"""

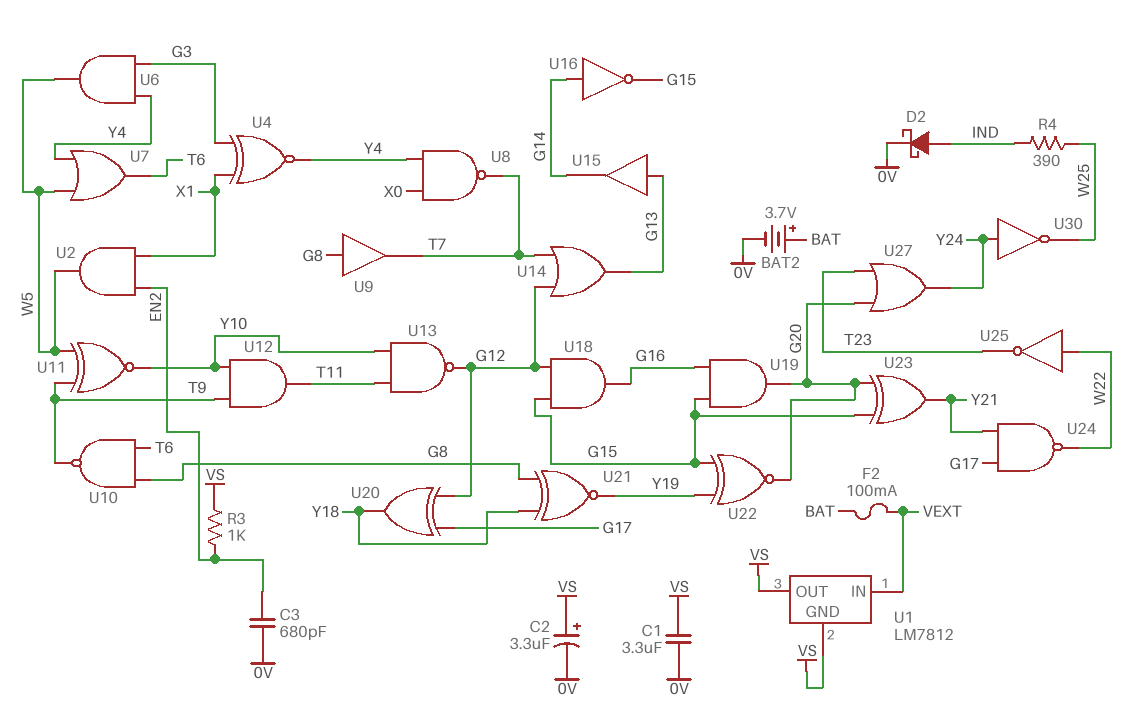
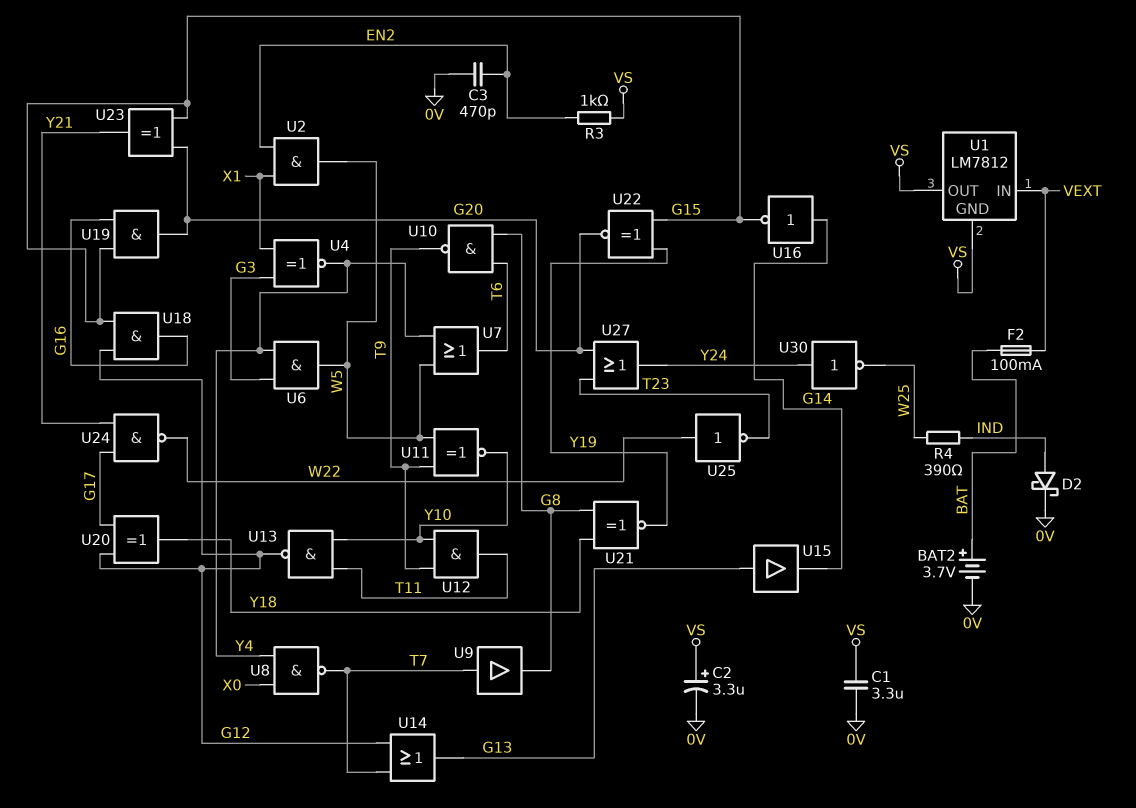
C3: 680pF (0V, EN2) -> 470pF (0V, EN2)
U9: buffer (in G8, out T7) -> buffer (in T7, out G8)

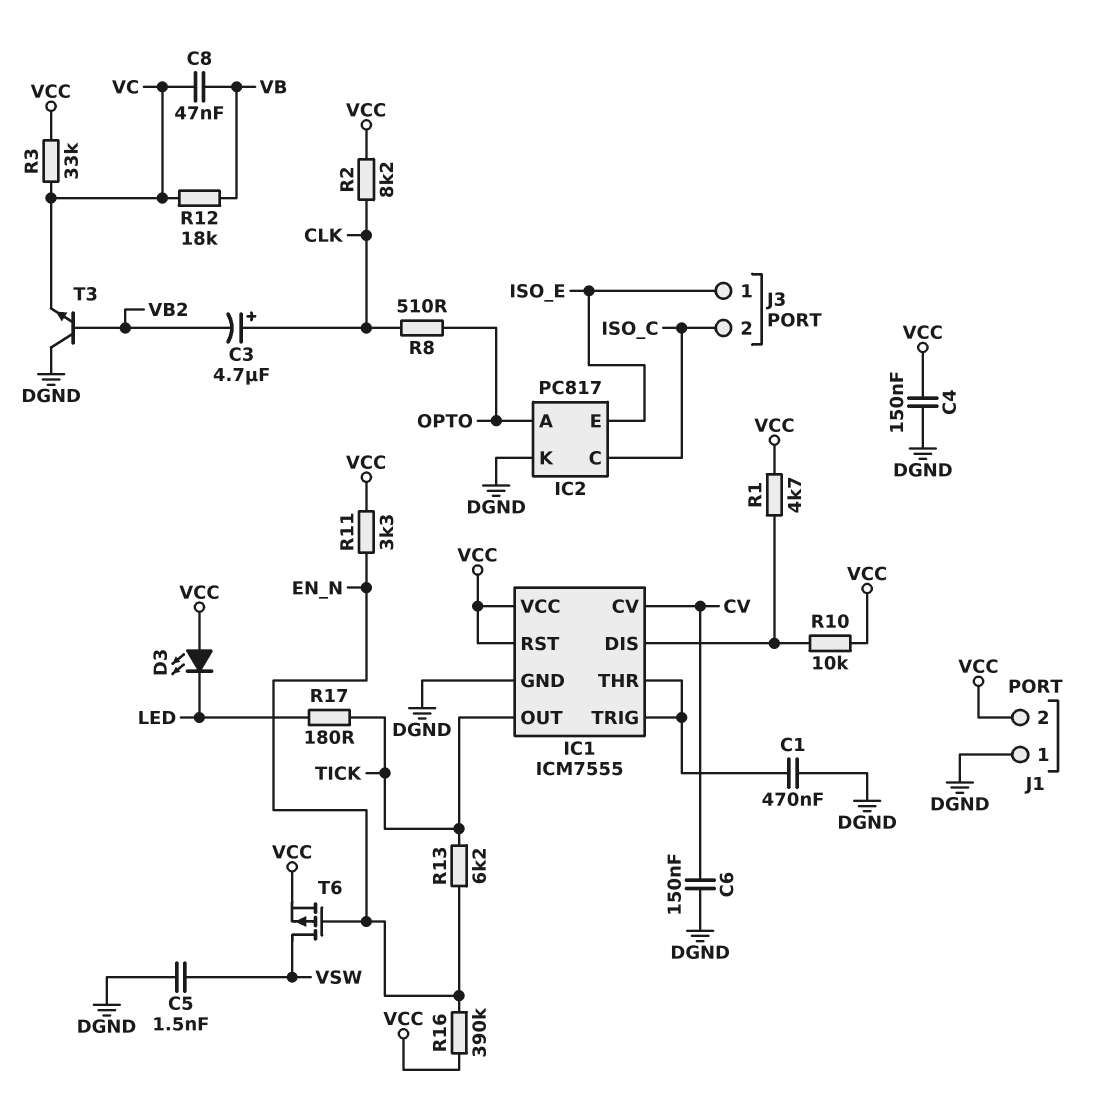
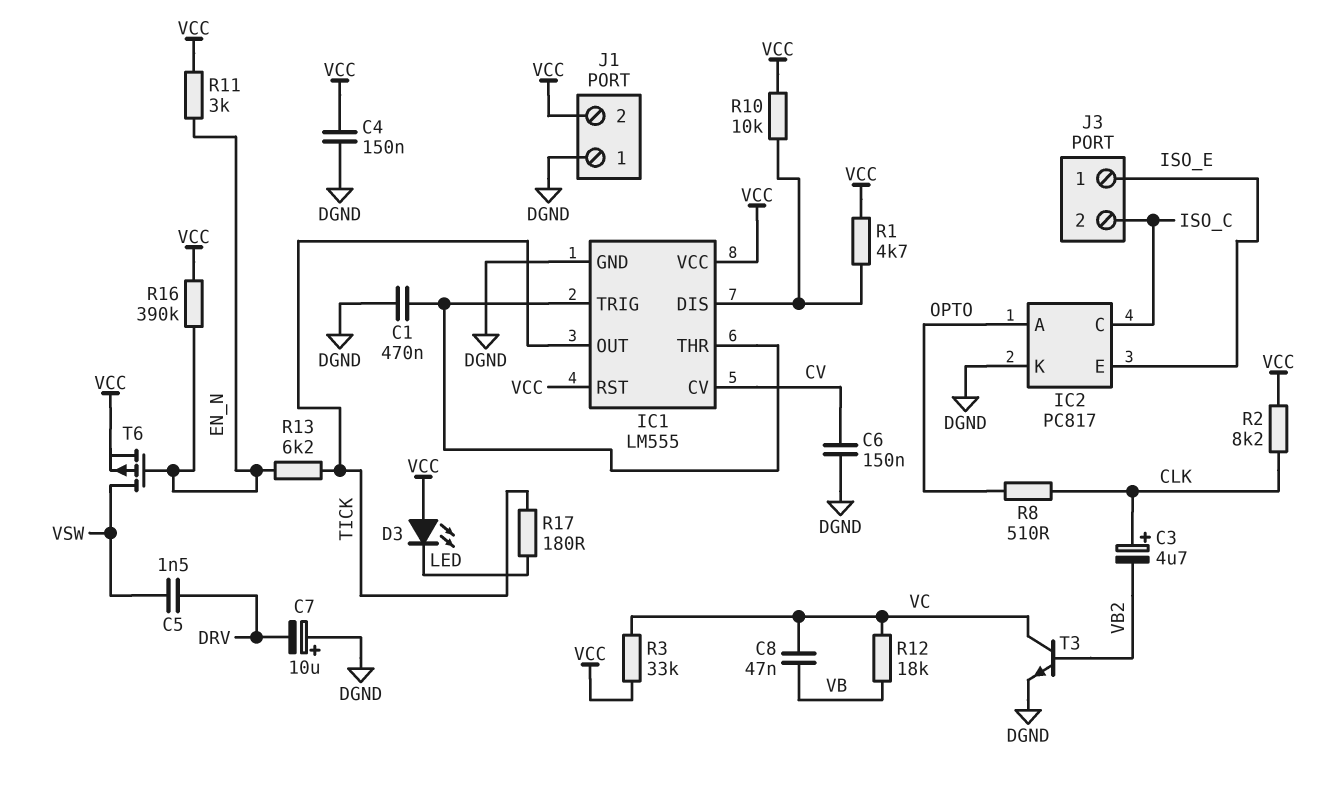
C5: 1.5nF (DGND, VSW) -> 1.5nF (DRV, VSW)
C7: none -> 10uF (plus DGND, minus DRV)
IC1: ICM7555 -> LM555
R11: 3.3k (EN_N, VCC) -> 3k (EN_N, VCC)
T3: NPN (B VB2, C DGND, E VC) -> NPN (B VB2, C VC, E DGND)

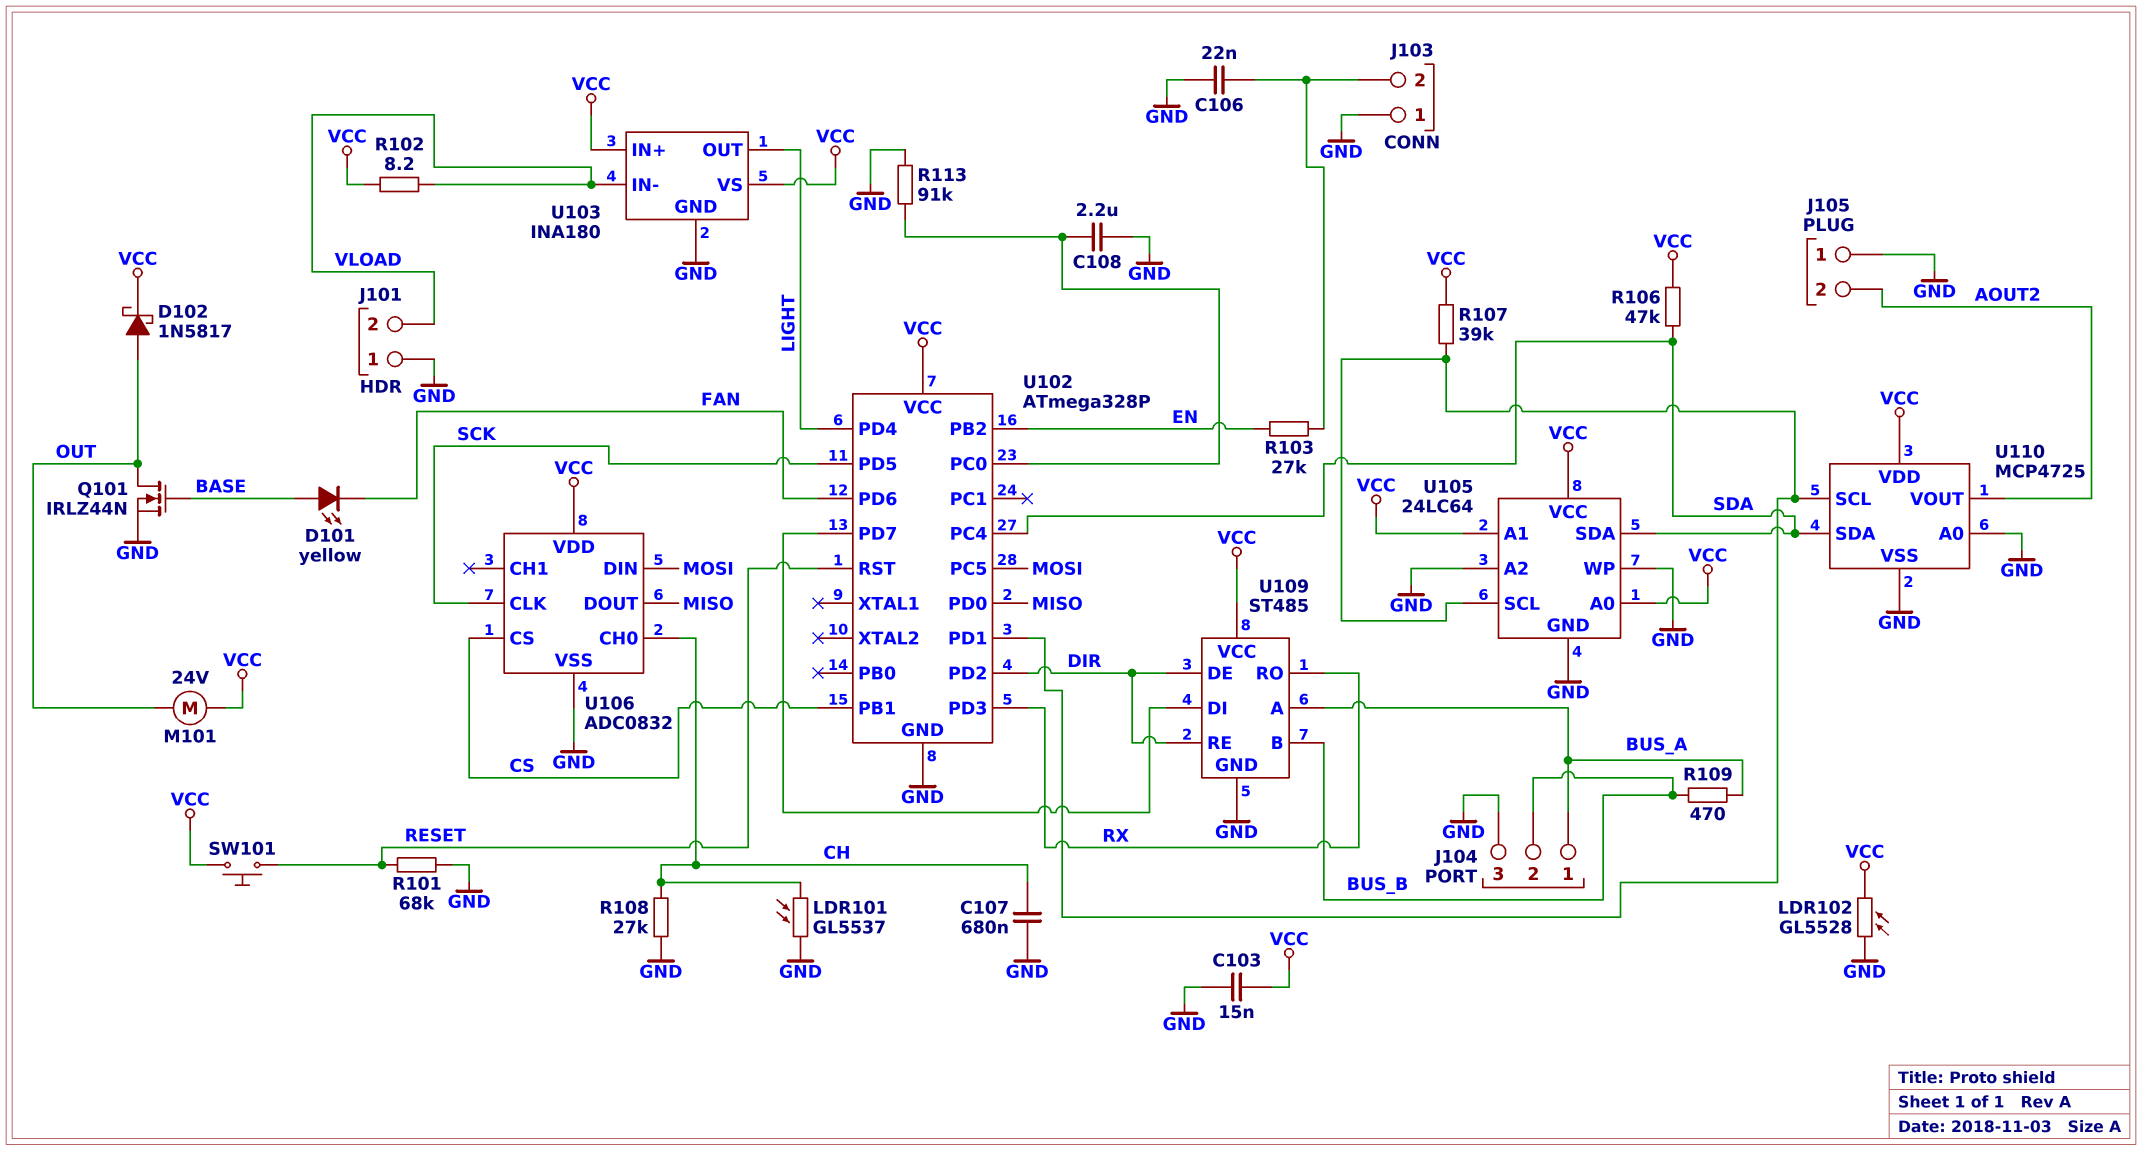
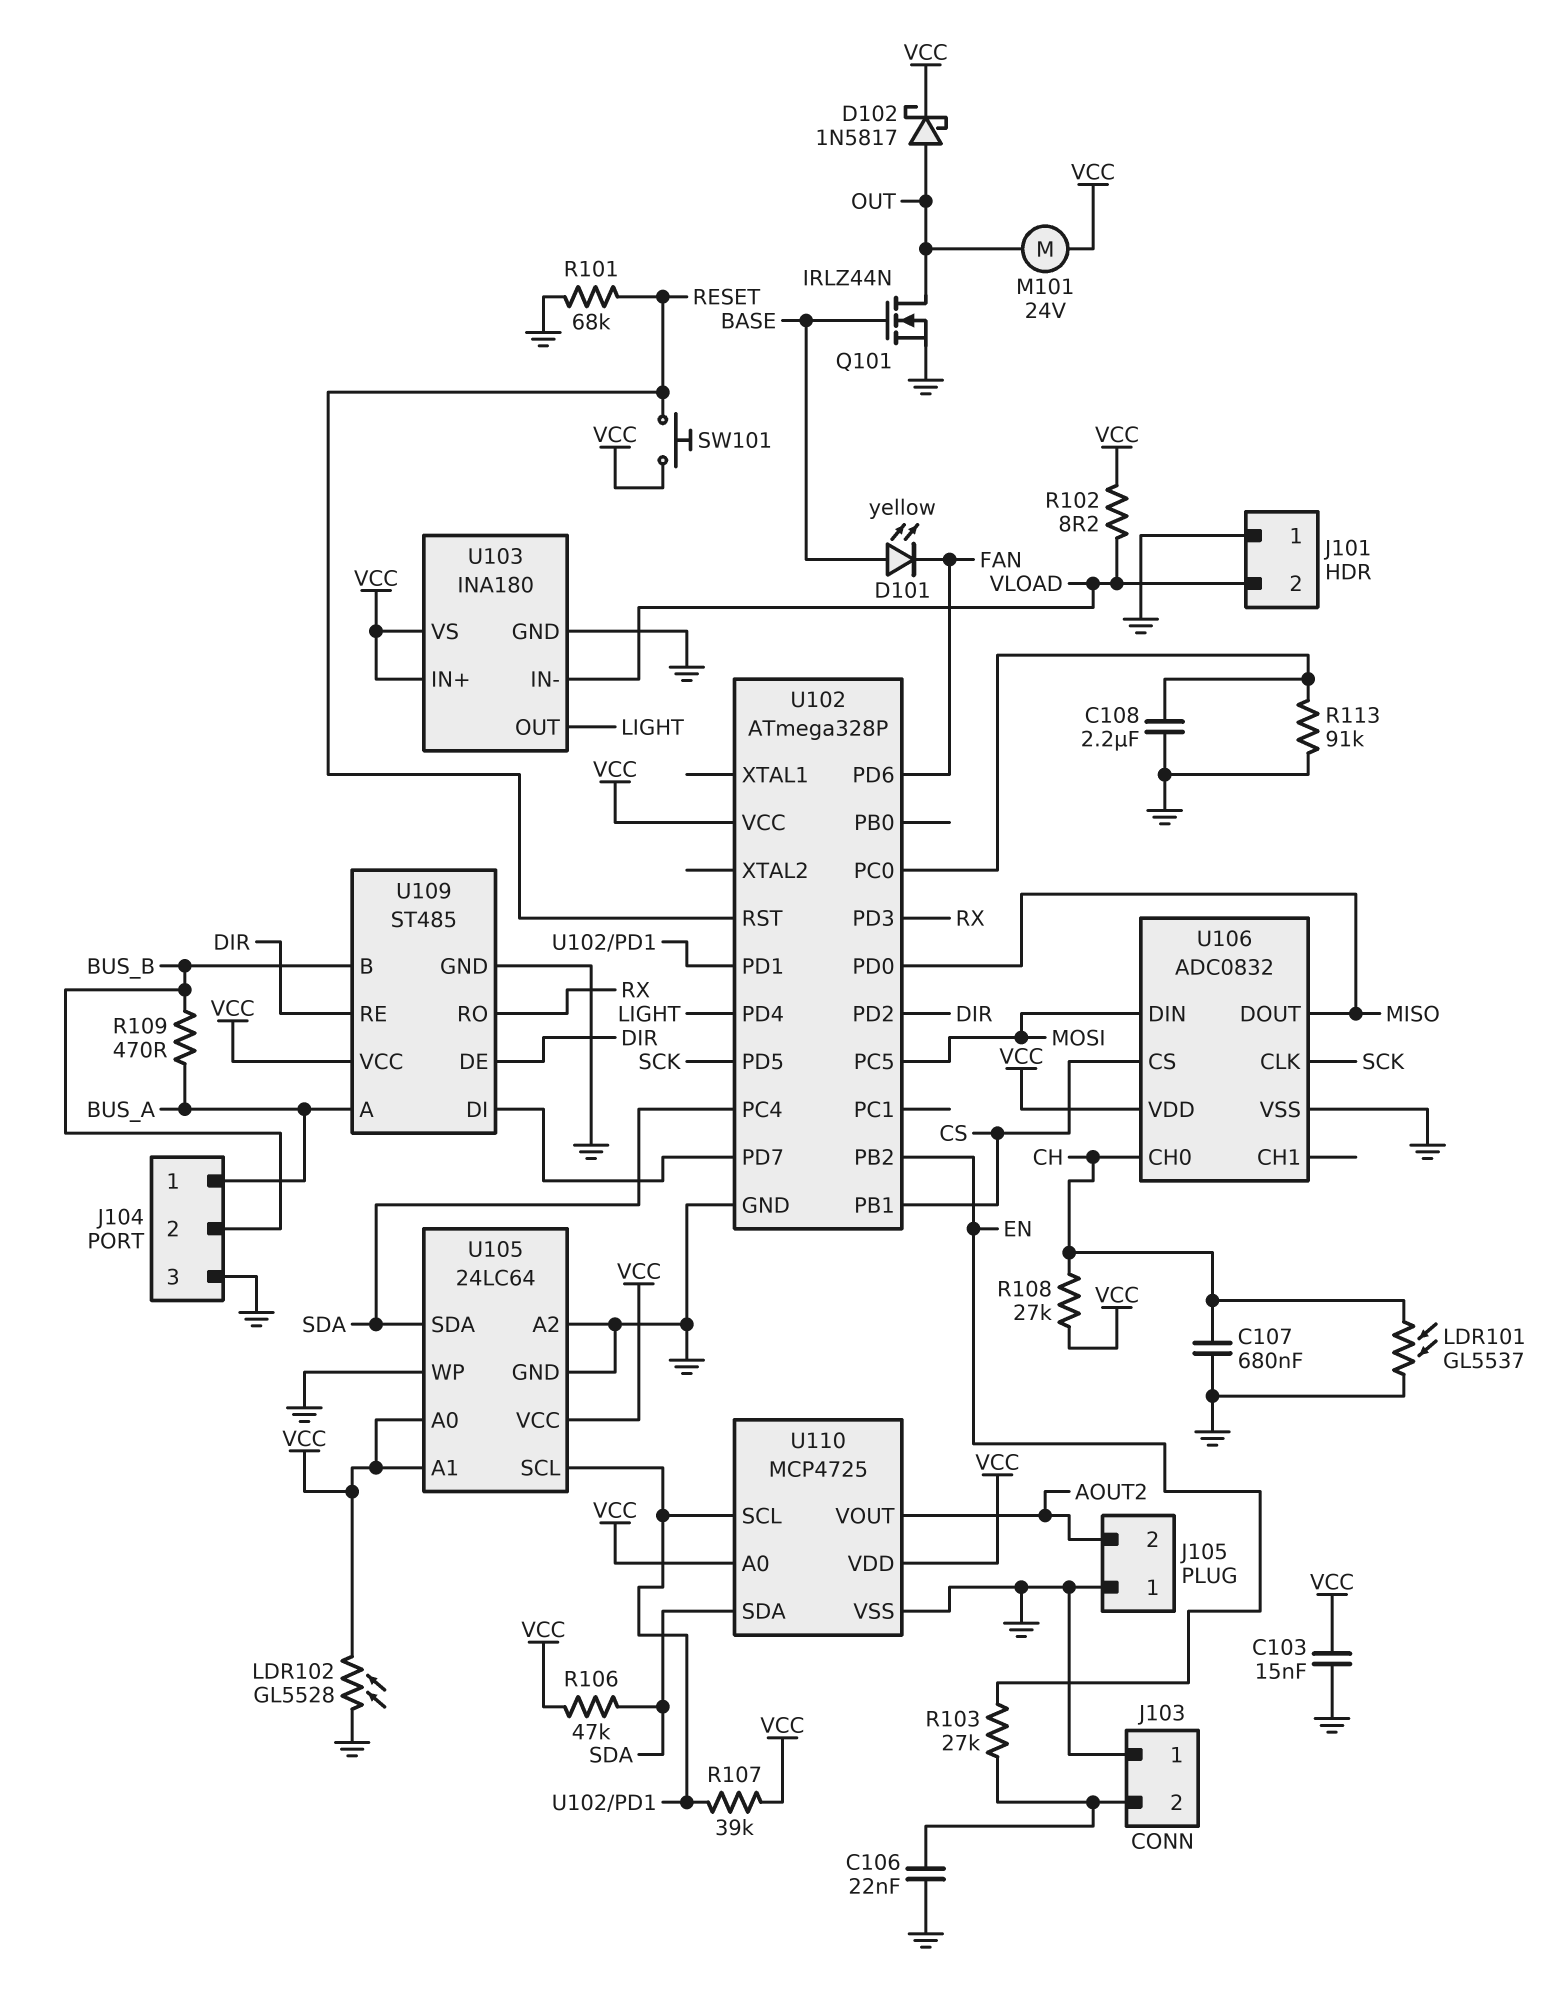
R108: 27k (CH, GND) -> 27k (CH, VCC)
U110 pin A0: GND -> VCC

"""

TASK OBJECTIVE
Give every line of the listing above again, exactly, with no images.

PROBLEM SOLUTION
C3: 680pF (0V, EN2) -> 470pF (0V, EN2)
U9: buffer (in G8, out T7) -> buffer (in T7, out G8)

C5: 1.5nF (DGND, VSW) -> 1.5nF (DRV, VSW)
C7: none -> 10uF (plus DGND, minus DRV)
IC1: ICM7555 -> LM555
R11: 3.3k (EN_N, VCC) -> 3k (EN_N, VCC)
T3: NPN (B VB2, C DGND, E VC) -> NPN (B VB2, C VC, E DGND)

R108: 27k (CH, GND) -> 27k (CH, VCC)
U110 pin A0: GND -> VCC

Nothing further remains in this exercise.